Your assignment - Pull out each line of the material that contains the string "ordered".

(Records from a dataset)
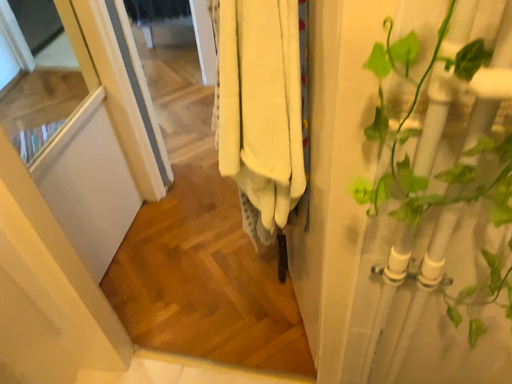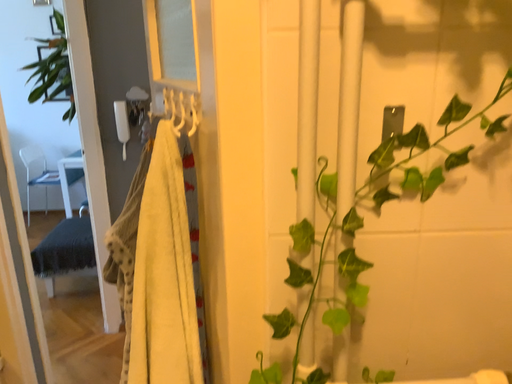
Question: How did the camera likely rotate when shooting the video?

Choices:
 (A) rotated upward
 (B) rotated downward

Answer: (A)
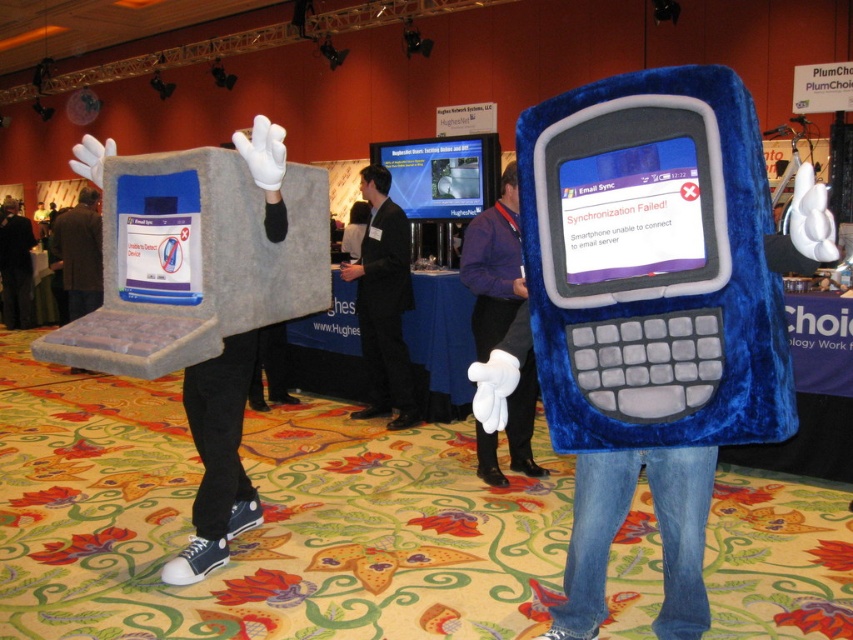
You are a GUI agent. You are given a task and a screenshot of the screen. Output one action in this format:
    pyautogui.click(x=<x>, y=<y>)
    Task: Click on the blue plush phone at center
    The height and width of the screenshot is (640, 853).
    Given the screenshot: What is the action you would take?
    pyautogui.click(x=492, y=266)

Describe the element at coordinates (492, 266) in the screenshot. Image resolution: width=853 pixels, height=640 pixels. I see `blue plush phone at center` at that location.

Which is in front, point (527, 403) or point (386, 240)?

Point (527, 403)

At what (x,y) coordinates should I click in order to perform the action: click on blue plush phone at center. Please return your answer as a coordinate pair (x, y). The width and height of the screenshot is (853, 640). Looking at the image, I should click on (492, 266).

Which is above, gray felt laptop at left or blue plush phone at center?

blue plush phone at center is above.

Is gray felt laptop at left to the left of blue plush phone at center from the viewer's perspective?

Yes, gray felt laptop at left is to the left of blue plush phone at center.

This screenshot has width=853, height=640. I want to click on gray felt laptop at left, so click(218, 458).

The image size is (853, 640). Find the location of `gray felt laptop at left`. gray felt laptop at left is located at coordinates (218, 458).

Is point (99, 182) behind point (363, 412)?

No, (99, 182) is closer to viewer.

Describe the element at coordinates (218, 458) in the screenshot. I see `gray felt laptop at left` at that location.

Does point (265, 122) lie behind point (386, 202)?

No, (265, 122) is in front of (386, 202).

You are a GUI agent. You are given a task and a screenshot of the screen. Output one action in this format:
    pyautogui.click(x=<x>, y=<y>)
    Task: Click on the gray felt laptop at left
    
    Given the screenshot: What is the action you would take?
    pyautogui.click(x=218, y=458)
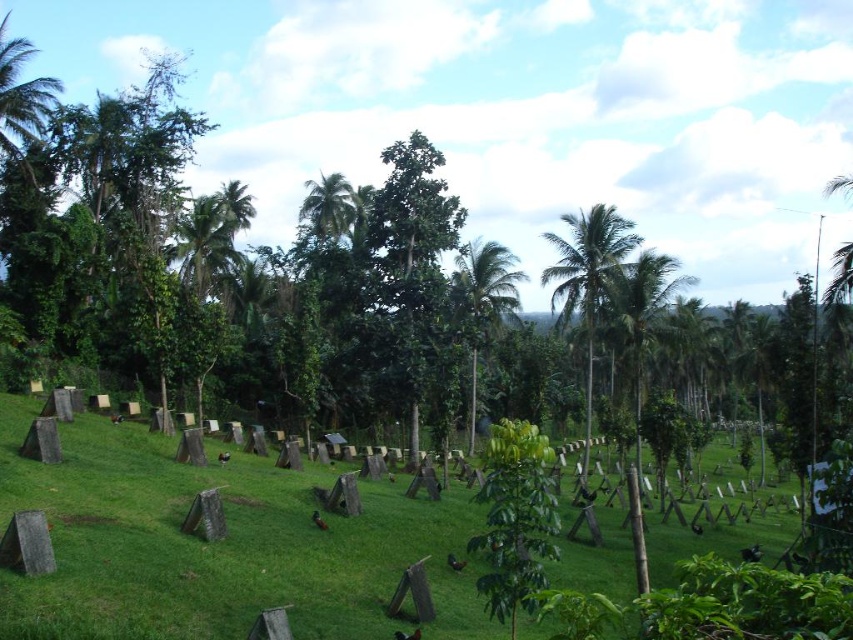
You are standing in the lush green landscape described and want to walk from the first point to the second point. Considering the arrangement of the wooden stakes and the dense tropical foliage, will you have a clear path between the point at [556,284] and the point at [508,276]?

Point [556,284] is in front of point [508,276], so the path between them is obstructed by the dense tropical foliage in the middle ground, making it unclear.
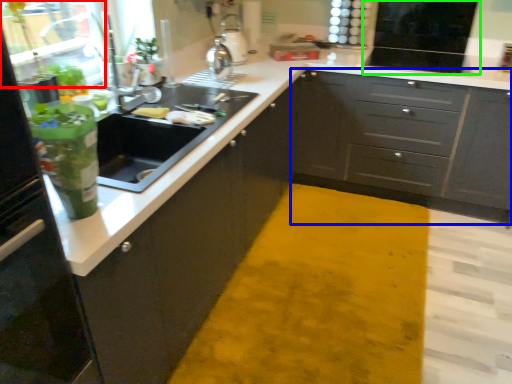
Question: Based on their relative distances, which object is farther from glass door (highlighted by a red box)? Choose from cabinetry (highlighted by a blue box) and appliance (highlighted by a green box).

Choices:
 (A) cabinetry
 (B) appliance

Answer: (B)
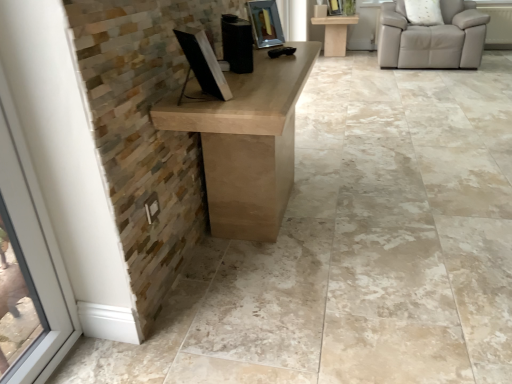
Image resolution: width=512 pixels, height=384 pixels. I want to click on white fabric pillow at upper right, so click(423, 12).

What is the approximate height of beige leather chair at upper right?

beige leather chair at upper right is 19.63 inches in height.

Locate an element on the screen. Image resolution: width=512 pixels, height=384 pixels. matte silver picture frame at upper center, which ranks as the 2th picture frame in bottom-to-top order is located at coordinates (334, 7).

Consider the image. Measure the distance from matte silver picture frame at upper center, the first picture frame when ordered from back to front, to matte beige table at upper center.

They are 9.48 inches apart.

Looking at their sizes, would you say matte silver picture frame at upper center, the first picture frame when ordered from back to front, is wider or thinner than matte beige table at upper center?

Clearly, matte silver picture frame at upper center, the first picture frame when ordered from back to front, has less width compared to matte beige table at upper center.

Is matte silver picture frame at upper center, the 2th picture frame viewed from the left, oriented away from matte beige table at upper center?

No, matte silver picture frame at upper center, the 2th picture frame viewed from the left, is not facing away from matte beige table at upper center.

Between matte silver picture frame at upper center, marked as the first picture frame in a top-to-bottom arrangement, and matte beige table at upper center, which one appears on the right side from the viewer's perspective?

Positioned to the right is matte beige table at upper center.

From the image's perspective, between beige leather chair at upper right and metallic reflective picture frame at upper center, positioned as the 1th picture frame in left-to-right order, who is located below?

metallic reflective picture frame at upper center, positioned as the 1th picture frame in left-to-right order, from the image's perspective.

From a real-world perspective, who is located higher, beige leather chair at upper right or metallic reflective picture frame at upper center, positioned as the second picture frame in top-to-bottom order?

metallic reflective picture frame at upper center, positioned as the second picture frame in top-to-bottom order, from a real-world perspective.

Is beige leather chair at upper right positioned far away from metallic reflective picture frame at upper center, positioned as the 1th picture frame in left-to-right order?

Indeed, beige leather chair at upper right is not near metallic reflective picture frame at upper center, positioned as the 1th picture frame in left-to-right order.

In the scene shown: Would you say beige leather chair at upper right contains metallic reflective picture frame at upper center, which is counted as the 1th picture frame, starting from the front?

No, metallic reflective picture frame at upper center, which is counted as the 1th picture frame, starting from the front, is located outside of beige leather chair at upper right.

From a real-world perspective, relative to matte silver picture frame at upper center, the 2th picture frame viewed from the left, is metallic reflective picture frame at upper center, which is the second picture frame from back to front, vertically above or below?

Reply to the task -
Consider the image. Measure the distance from matte silver picture frame at upper center, the first picture frame when ordered from back to front, to matte beige table at upper center.
Looking at their sizes, would you say matte silver picture frame at upper center, the first picture frame when ordered from back to front, is wider or thinner than matte beige table at upper center?
Clearly, matte silver picture frame at upper center, the first picture frame when ordered from back to front, has less width compared to matte beige table at upper center.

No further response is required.